■ DATA SUPPLIED ■
# # # #

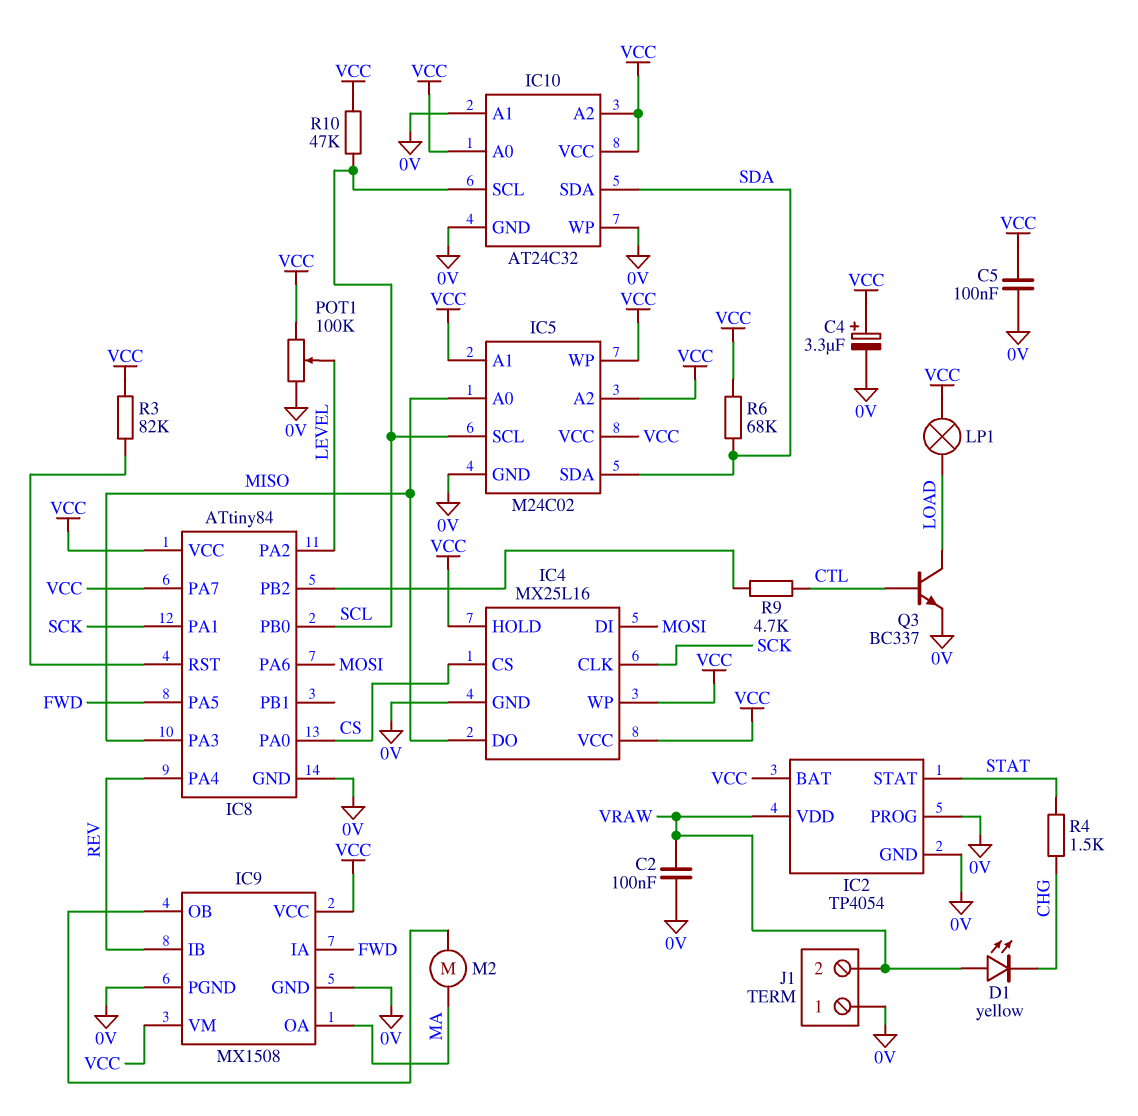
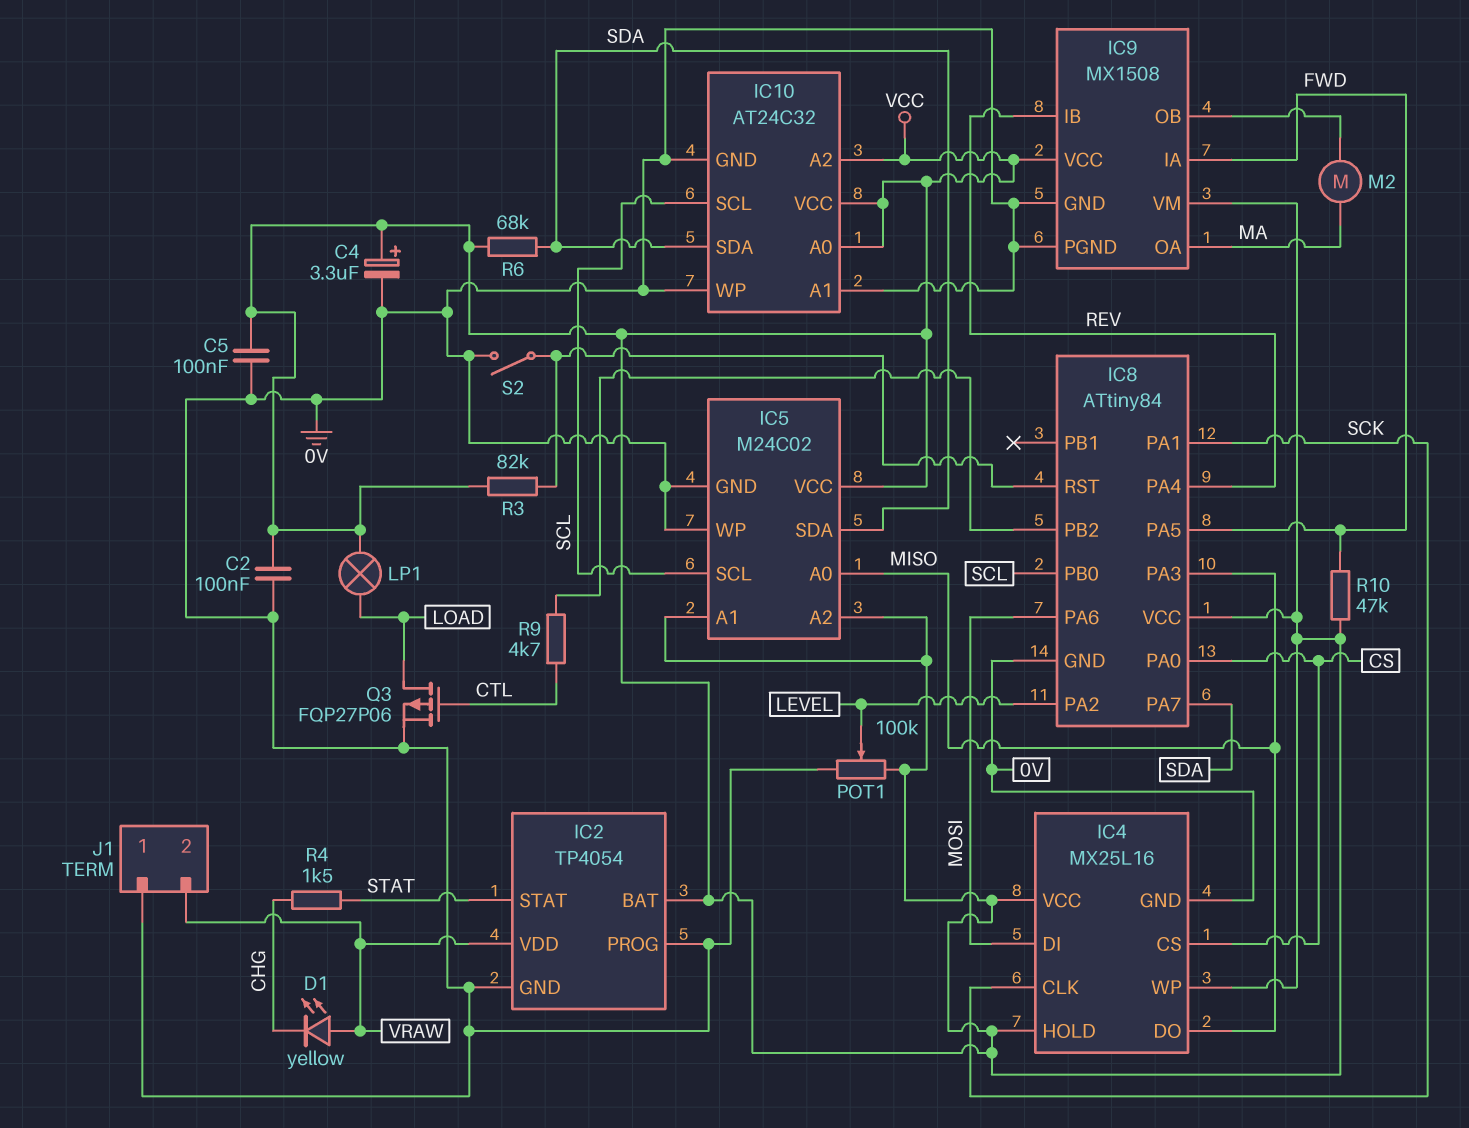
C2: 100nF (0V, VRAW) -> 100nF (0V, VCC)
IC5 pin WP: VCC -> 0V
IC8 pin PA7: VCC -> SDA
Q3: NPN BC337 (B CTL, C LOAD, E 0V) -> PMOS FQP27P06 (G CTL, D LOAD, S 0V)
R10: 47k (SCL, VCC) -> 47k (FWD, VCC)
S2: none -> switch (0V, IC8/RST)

# # # #

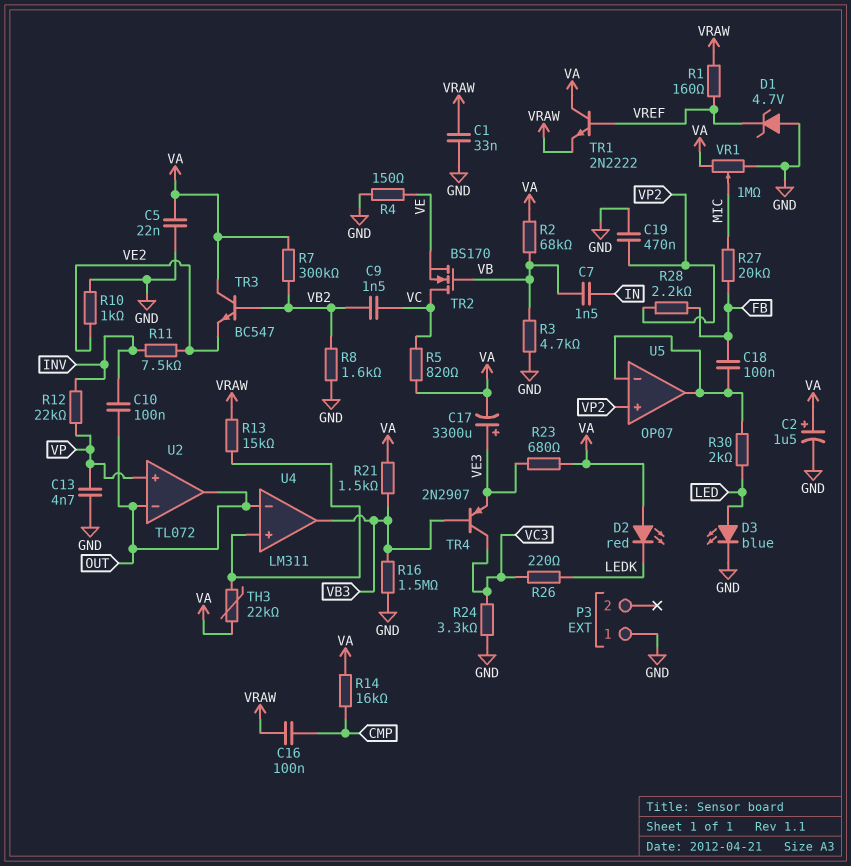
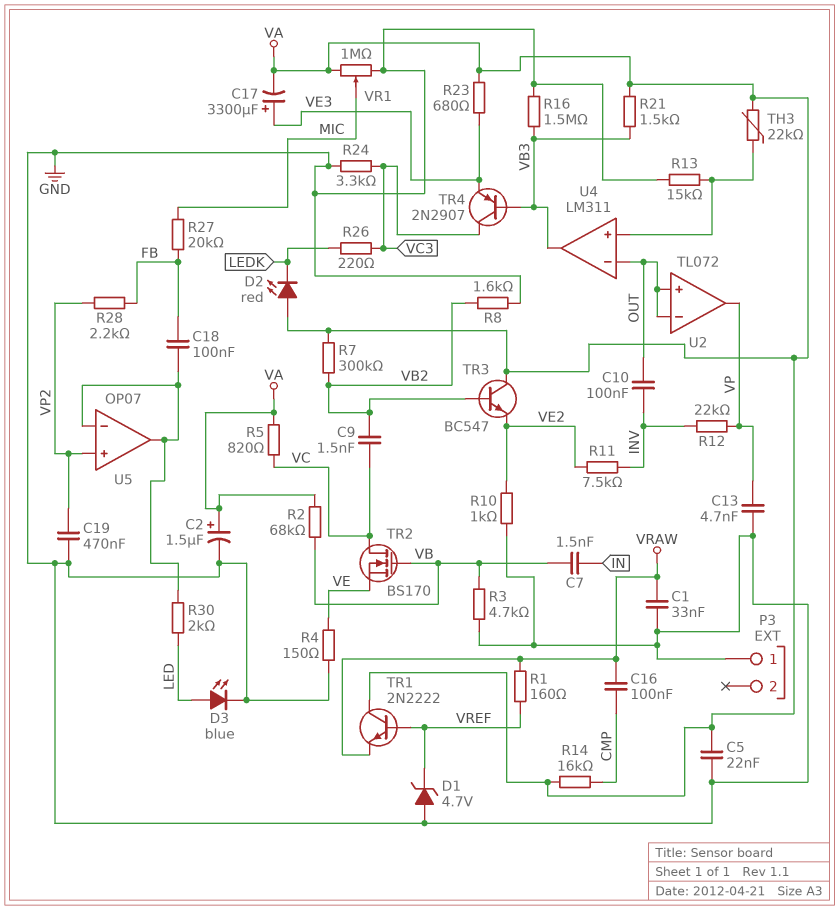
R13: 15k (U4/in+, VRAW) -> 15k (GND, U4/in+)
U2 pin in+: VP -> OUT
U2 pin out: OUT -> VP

# # # #

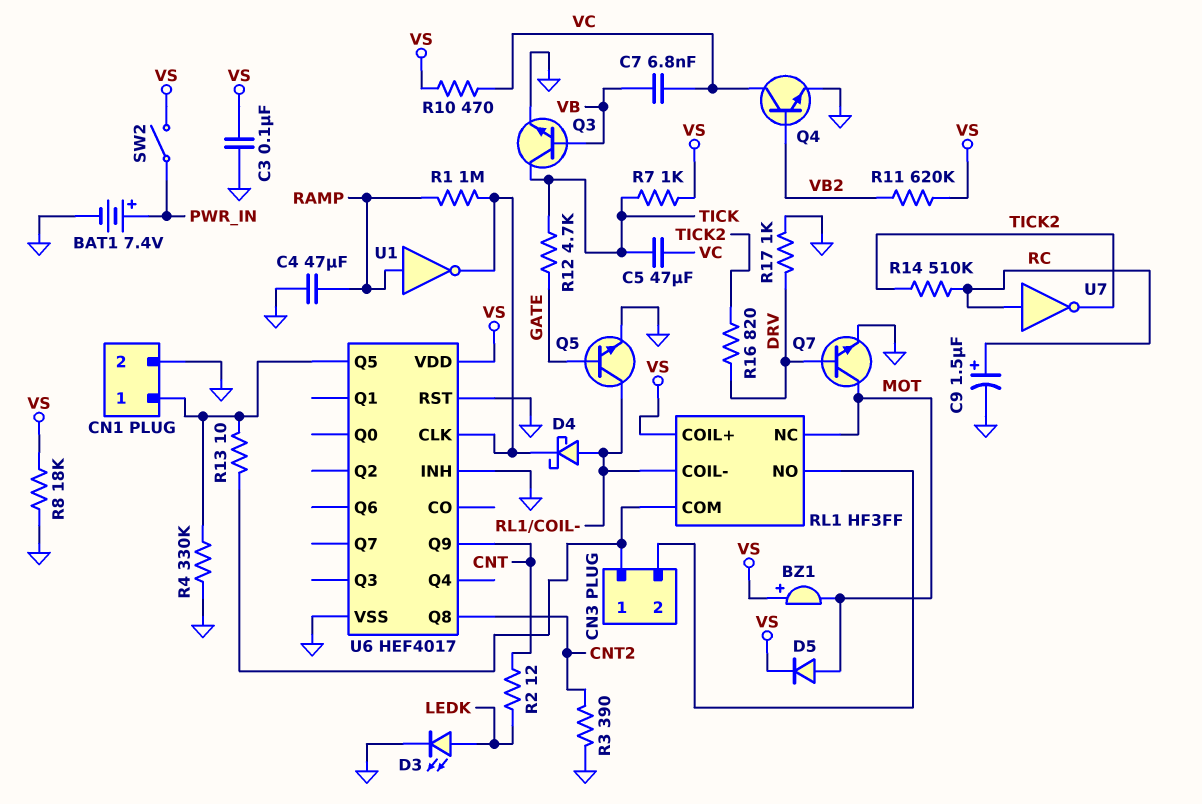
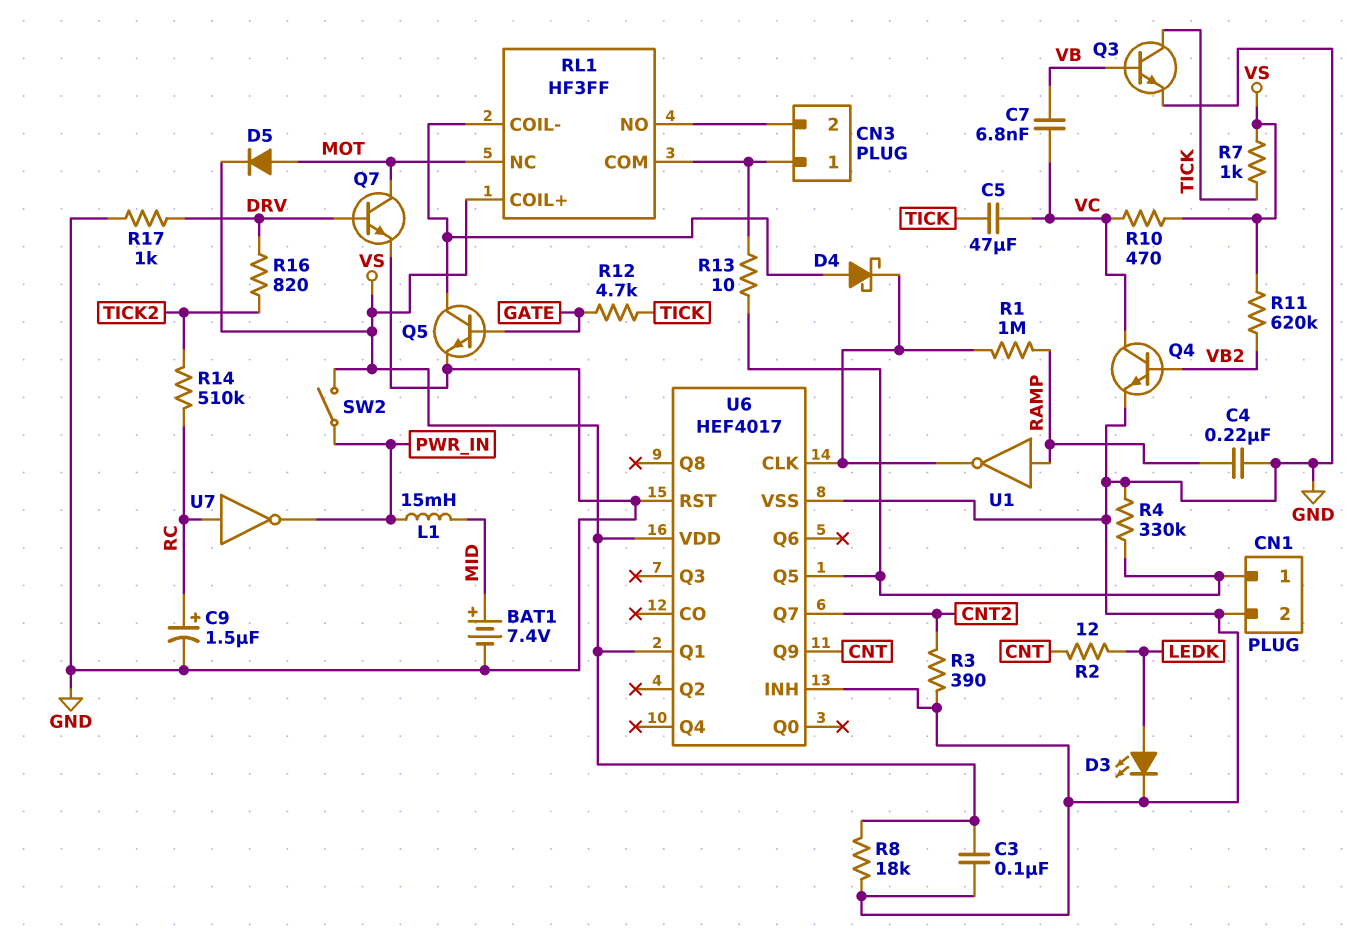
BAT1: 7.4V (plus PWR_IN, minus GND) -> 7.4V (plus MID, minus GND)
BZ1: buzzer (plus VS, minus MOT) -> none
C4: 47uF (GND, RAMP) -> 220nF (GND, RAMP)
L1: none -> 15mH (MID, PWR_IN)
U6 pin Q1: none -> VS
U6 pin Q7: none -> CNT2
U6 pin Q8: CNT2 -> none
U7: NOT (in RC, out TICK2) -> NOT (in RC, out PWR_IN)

# # # #

■ GOAL OF THE EXERCISE ■
Which lines above contain the word "plus"? Copy each of them.

■ EXERCISE SOLUTION ■
BAT1: 7.4V (plus PWR_IN, minus GND) -> 7.4V (plus MID, minus GND)
BZ1: buzzer (plus VS, minus MOT) -> none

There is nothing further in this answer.